#### What is being asked
Reproduce only the lines of the material below that start at the line containing "Handbooks: [487,153,524,182] ->" and stop at the line containing "Forecast 64: [720,693,757,722]". Keep both end lines.

━━ Information ━━

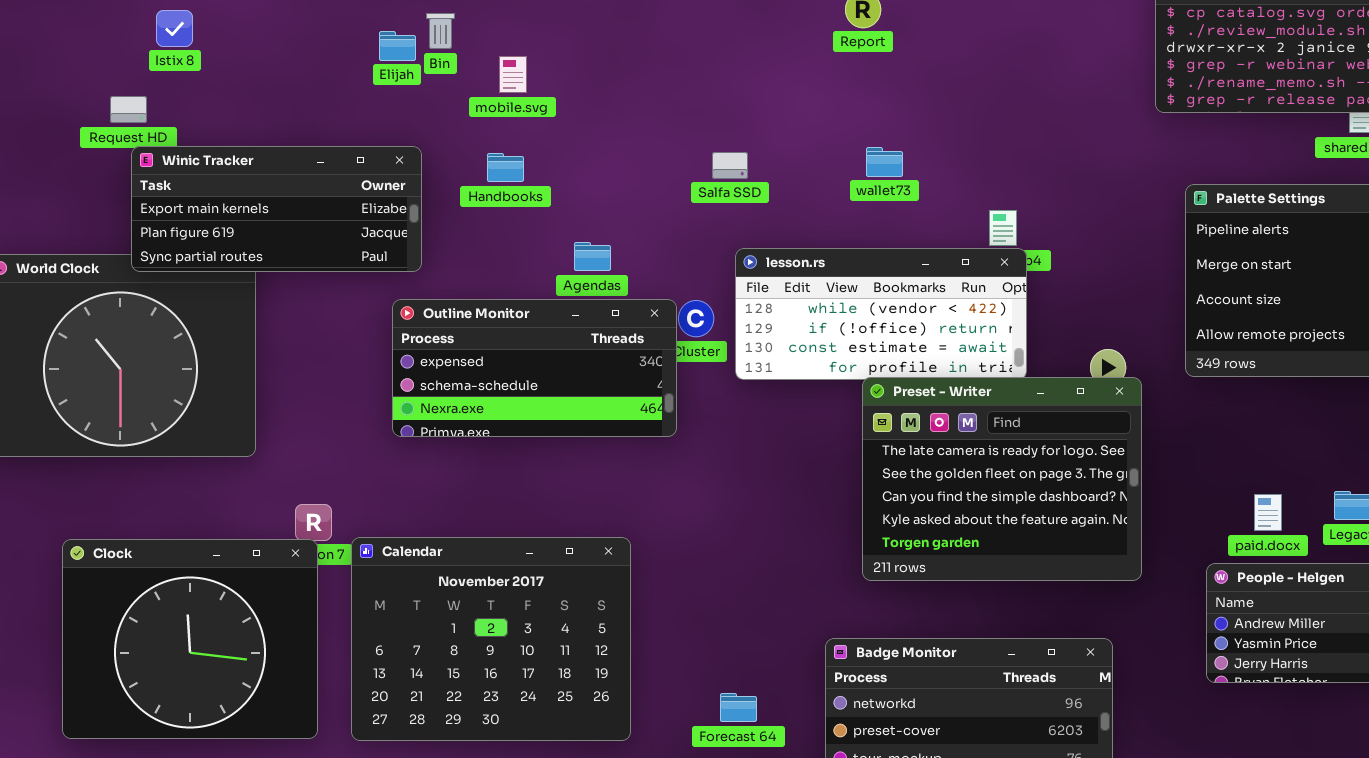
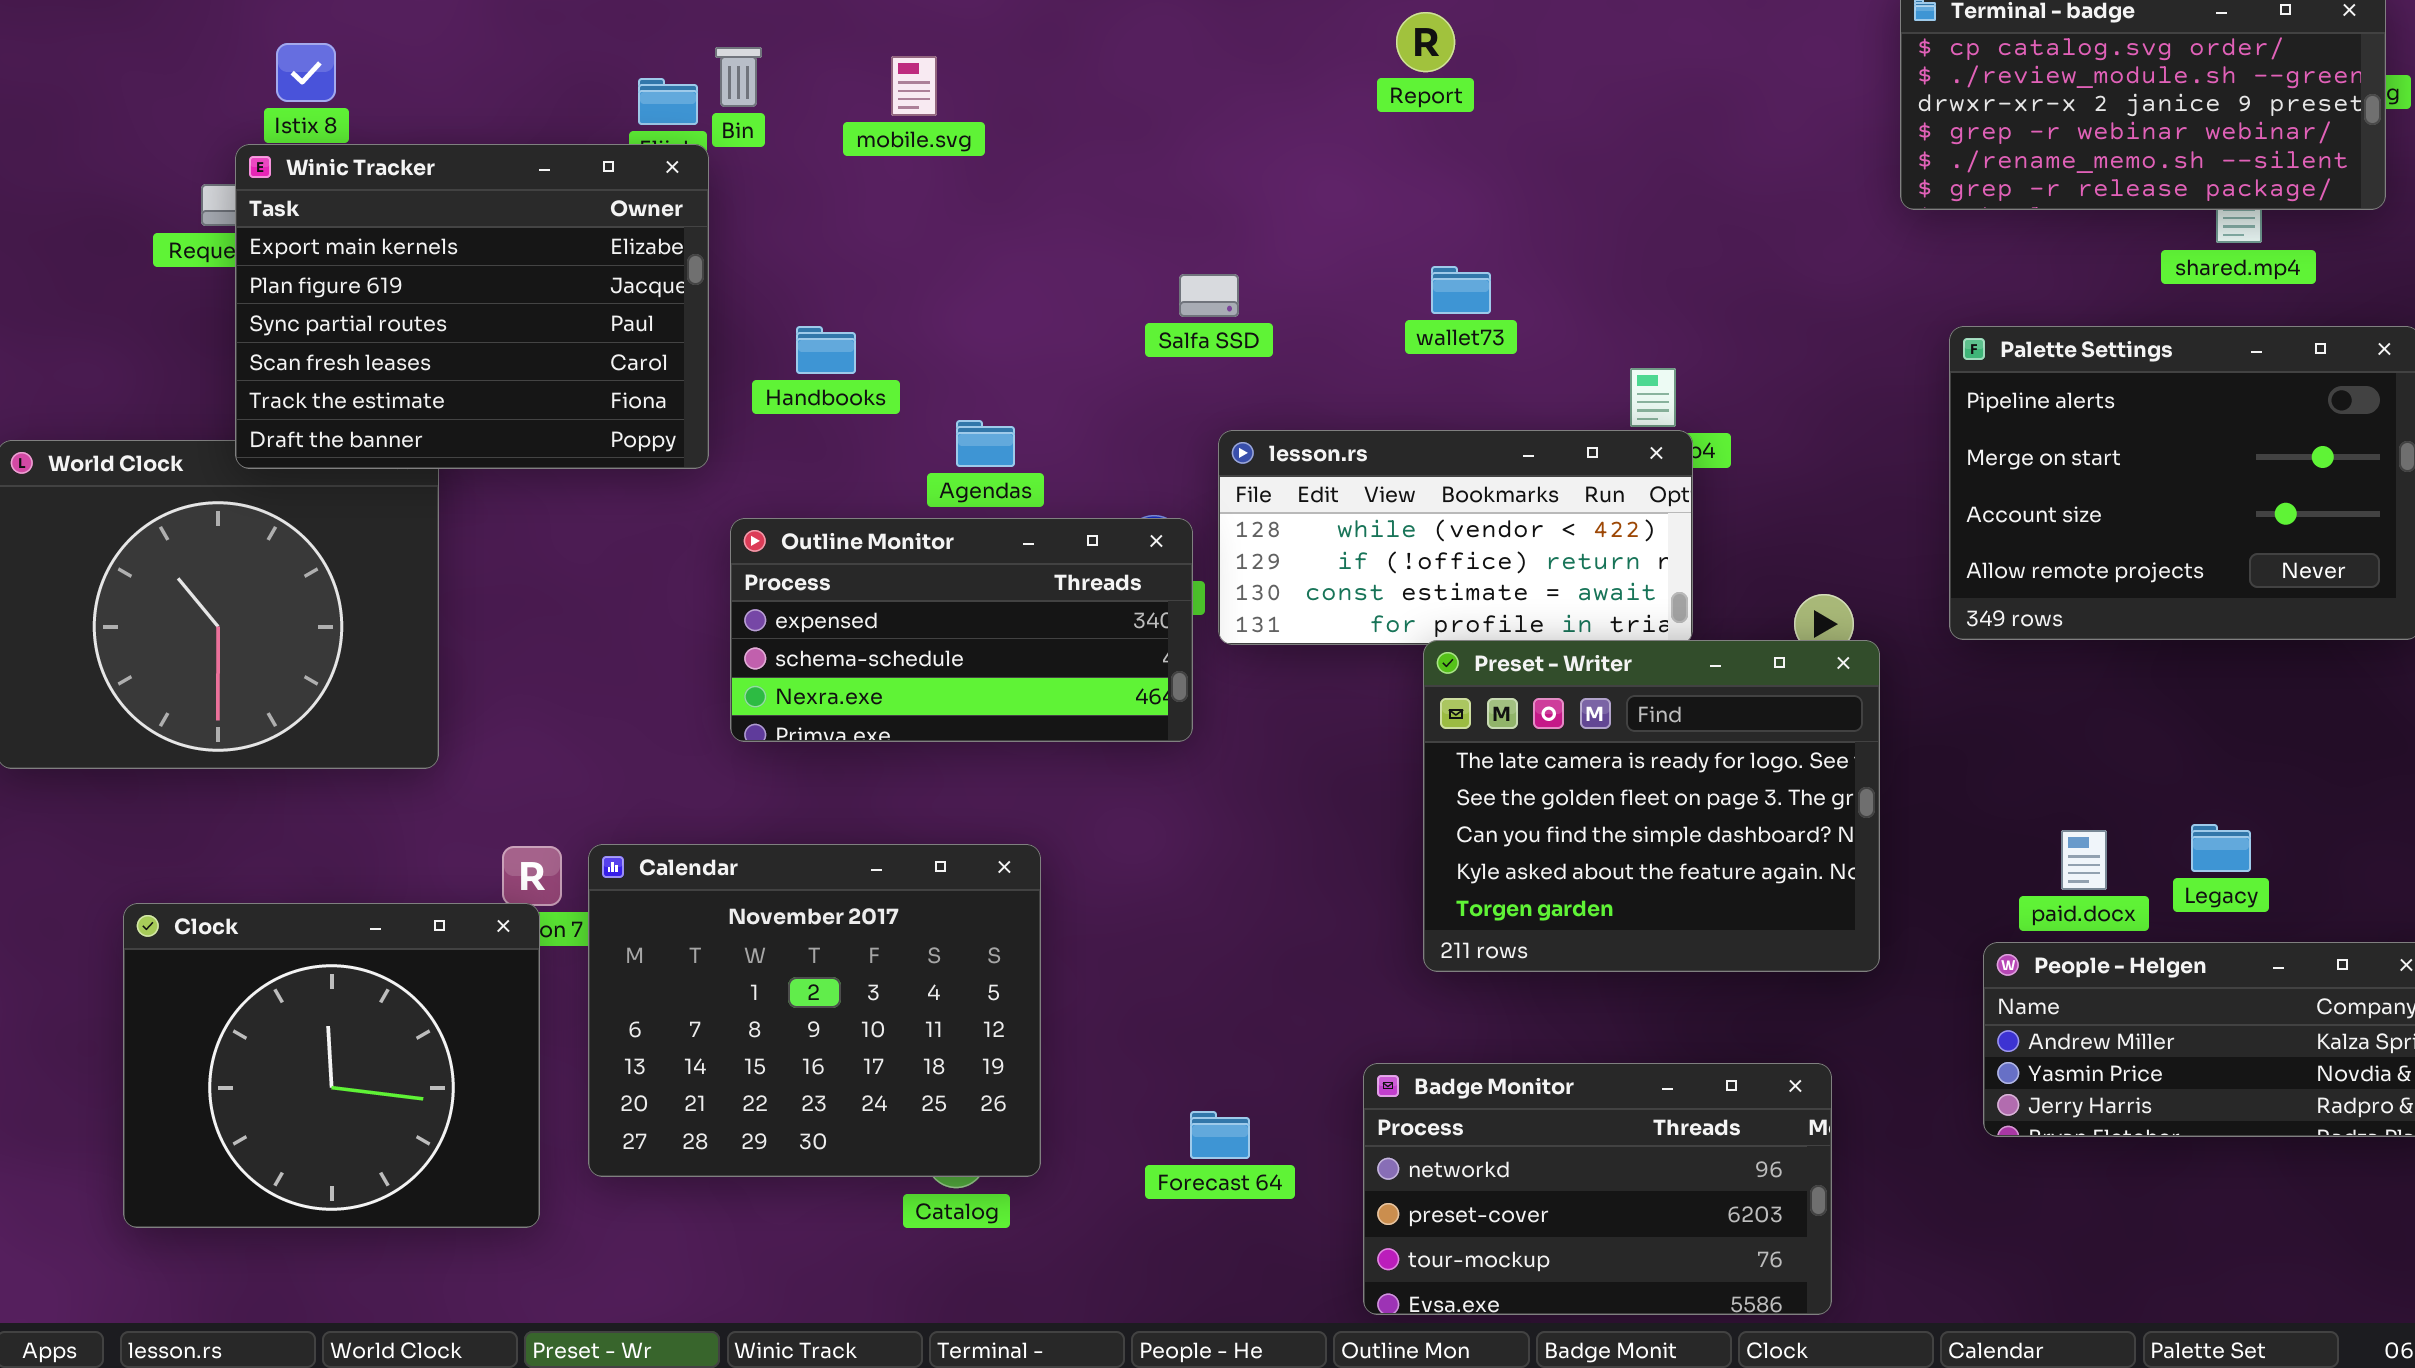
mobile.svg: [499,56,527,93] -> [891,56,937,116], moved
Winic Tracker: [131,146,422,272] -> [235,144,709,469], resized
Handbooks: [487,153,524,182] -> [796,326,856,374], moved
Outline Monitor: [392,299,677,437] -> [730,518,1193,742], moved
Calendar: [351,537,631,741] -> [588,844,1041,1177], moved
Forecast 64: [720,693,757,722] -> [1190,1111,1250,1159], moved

━━━
━━ Information ━━

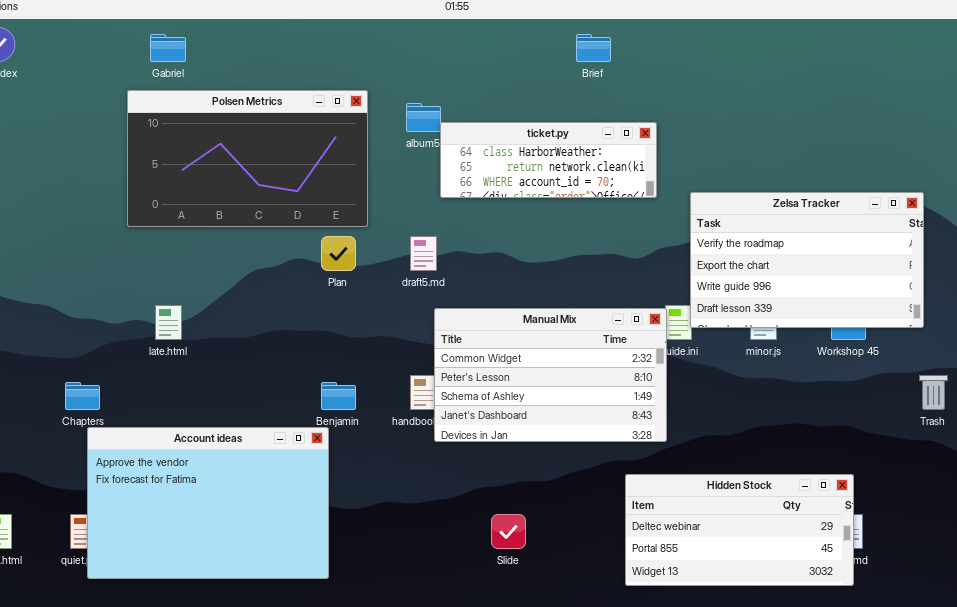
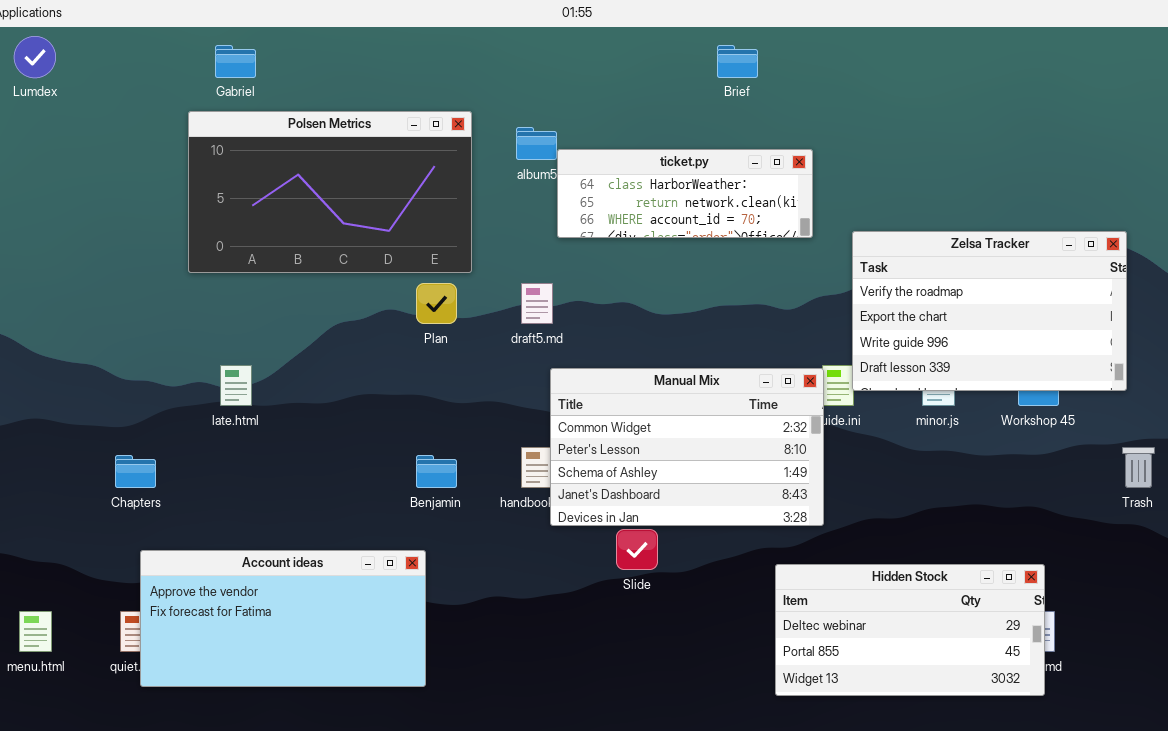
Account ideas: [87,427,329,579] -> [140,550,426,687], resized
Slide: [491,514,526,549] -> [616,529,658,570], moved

━━━

#### Written response
Handbooks: [487,153,524,182] -> [796,326,856,374], moved
Outline Monitor: [392,299,677,437] -> [730,518,1193,742], moved
Calendar: [351,537,631,741] -> [588,844,1041,1177], moved
Forecast 64: [720,693,757,722] -> [1190,1111,1250,1159], moved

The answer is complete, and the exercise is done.